WORK TO BE COMPLETED: Pictures do not belong in the copy; restate the records below word for word.

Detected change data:
--*--
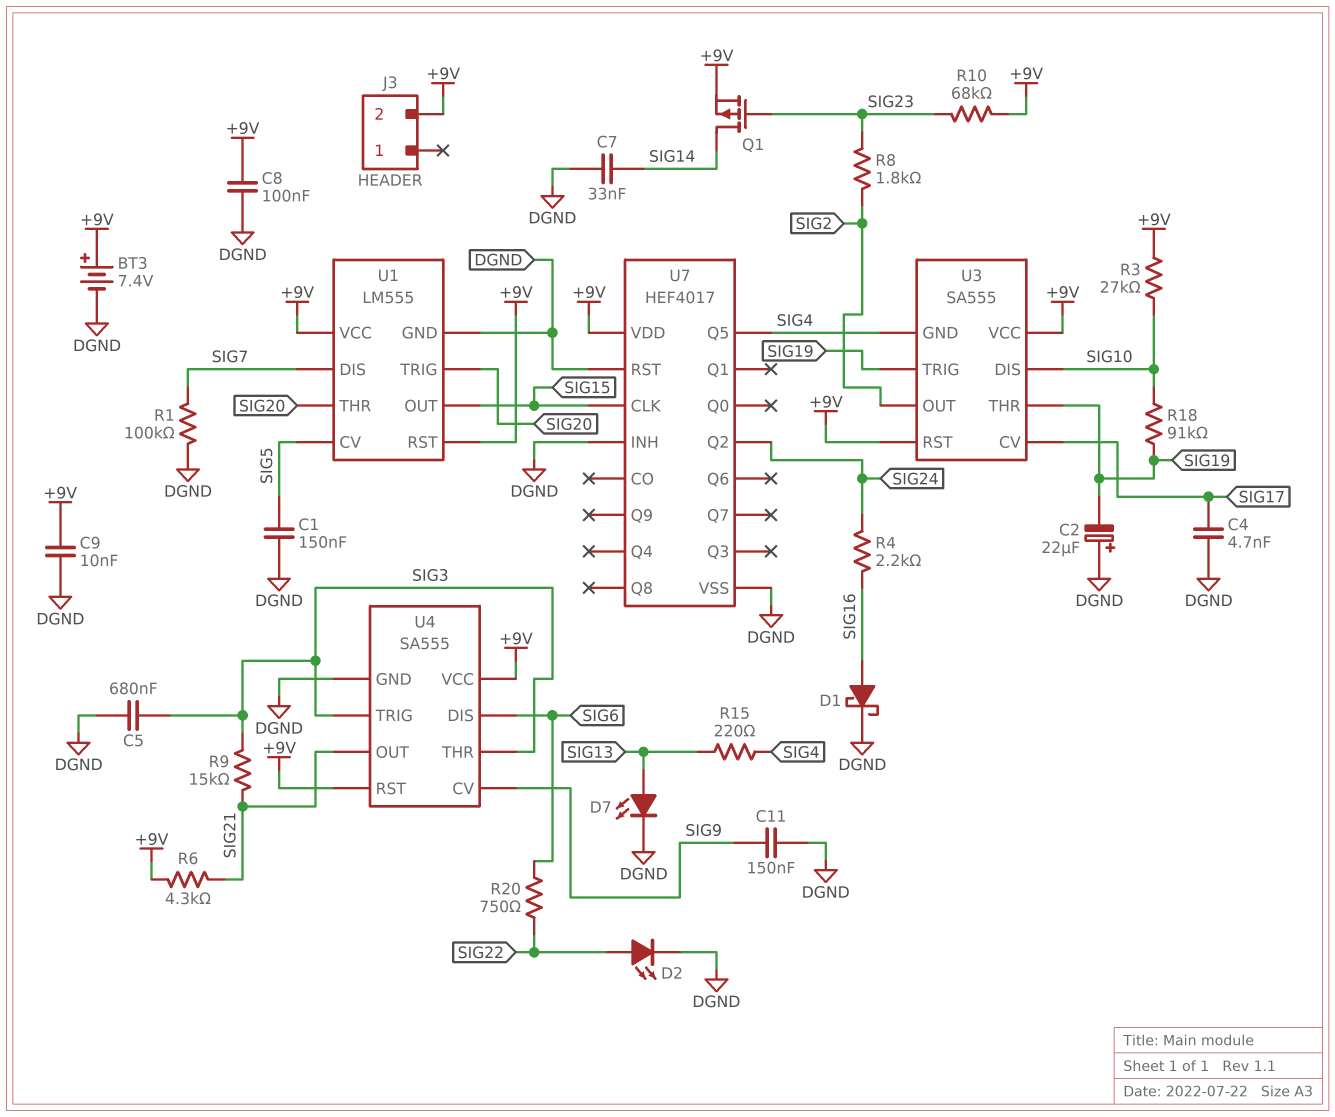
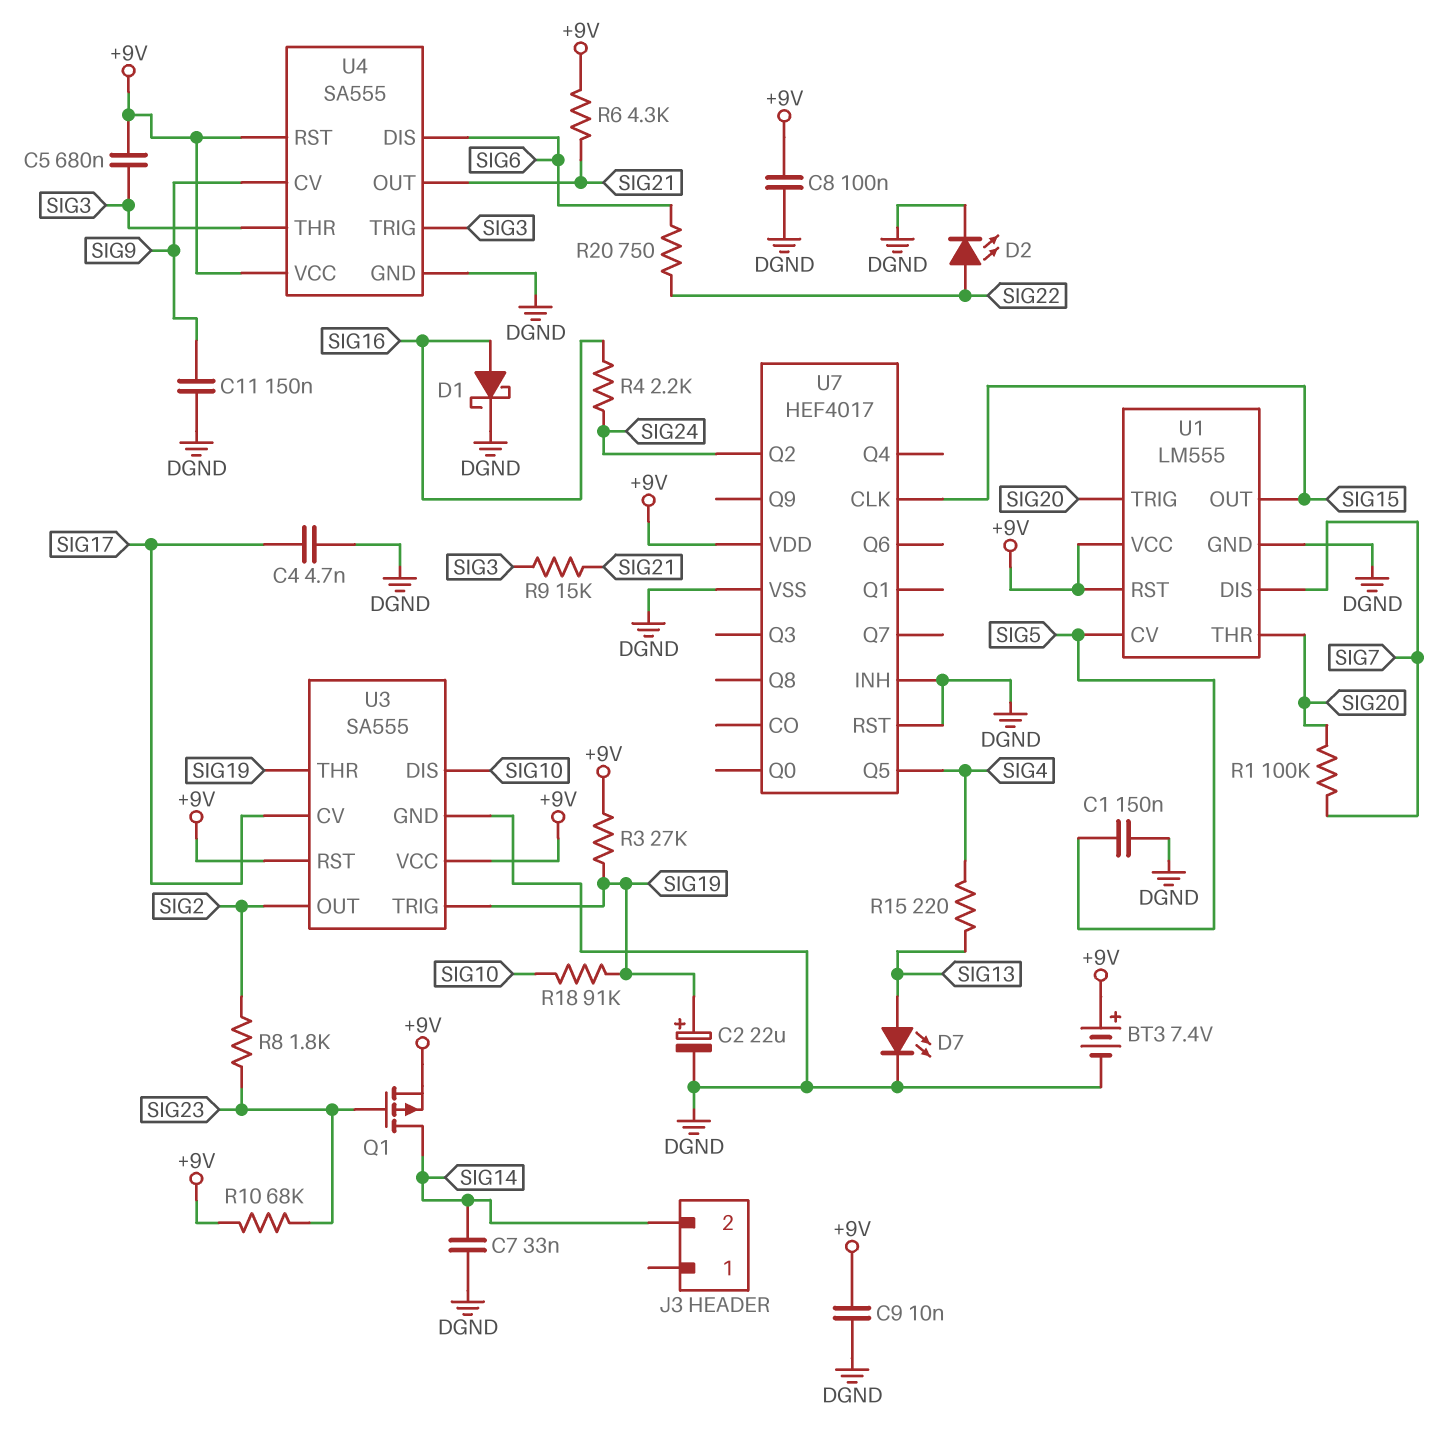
C2: 22uF (plus DGND, minus SIG19) -> 22uF (plus SIG19, minus DGND)
C5: 680nF (DGND, SIG3) -> 680nF (+9V, SIG3)
J3 pin 2: +9V -> SIG14
R1: 100k (DGND, SIG7) -> 100k (SIG7, SIG20)
R3: 27k (+9V, SIG10) -> 27k (+9V, SIG19)
U3 pin GND: SIG4 -> DGND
--*--
WRITTEN REPLY:
C2: 22uF (plus DGND, minus SIG19) -> 22uF (plus SIG19, minus DGND)
C5: 680nF (DGND, SIG3) -> 680nF (+9V, SIG3)
J3 pin 2: +9V -> SIG14
R1: 100k (DGND, SIG7) -> 100k (SIG7, SIG20)
R3: 27k (+9V, SIG10) -> 27k (+9V, SIG19)
U3 pin GND: SIG4 -> DGND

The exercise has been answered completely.